EXERCISE PROMPT:
Within the material below, how many lines include "DGND"? Answer with the count only.

RECORDS TO USE:
************
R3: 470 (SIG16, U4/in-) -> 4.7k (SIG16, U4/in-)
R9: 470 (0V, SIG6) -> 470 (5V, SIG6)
************
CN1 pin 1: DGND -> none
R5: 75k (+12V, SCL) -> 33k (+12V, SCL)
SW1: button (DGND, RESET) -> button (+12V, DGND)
************
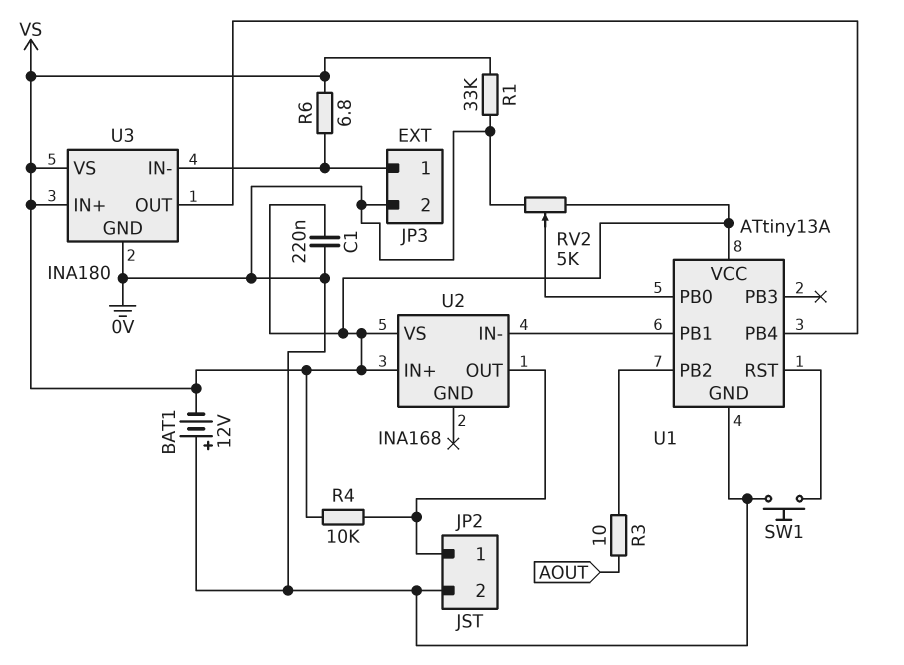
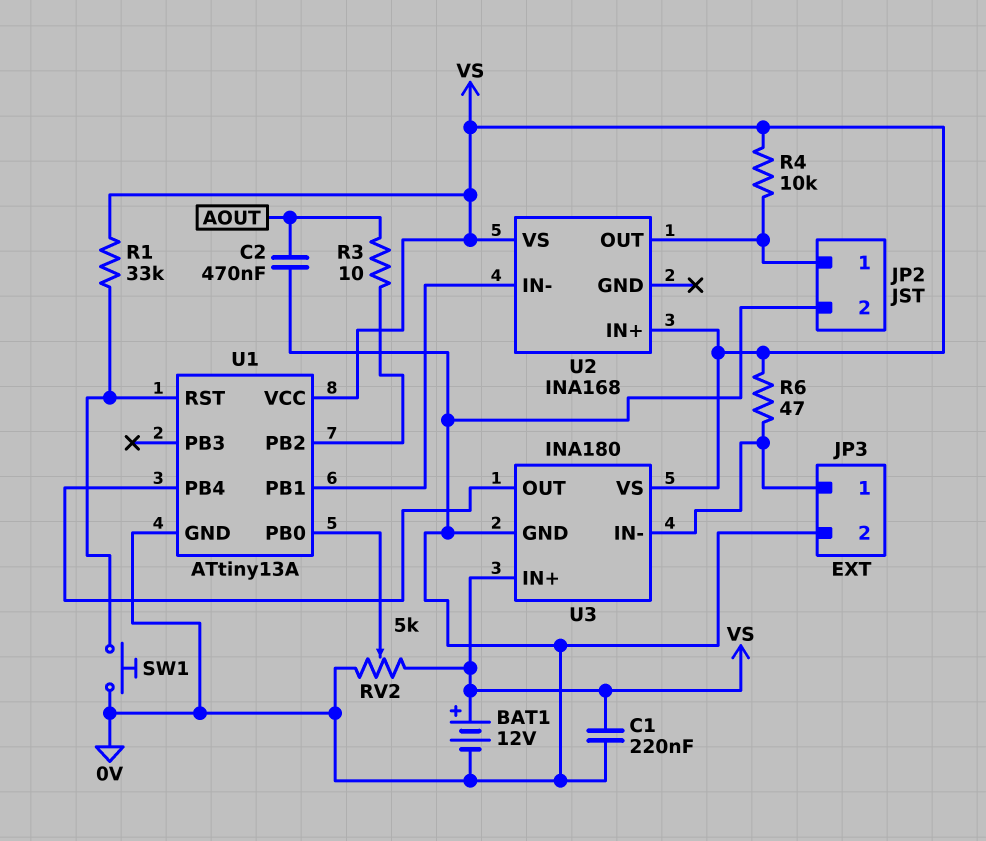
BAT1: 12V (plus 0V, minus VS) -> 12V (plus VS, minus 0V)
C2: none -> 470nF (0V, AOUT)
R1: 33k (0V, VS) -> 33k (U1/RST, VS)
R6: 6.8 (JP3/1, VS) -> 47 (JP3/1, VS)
************
EXERCISE RESPONSE:
2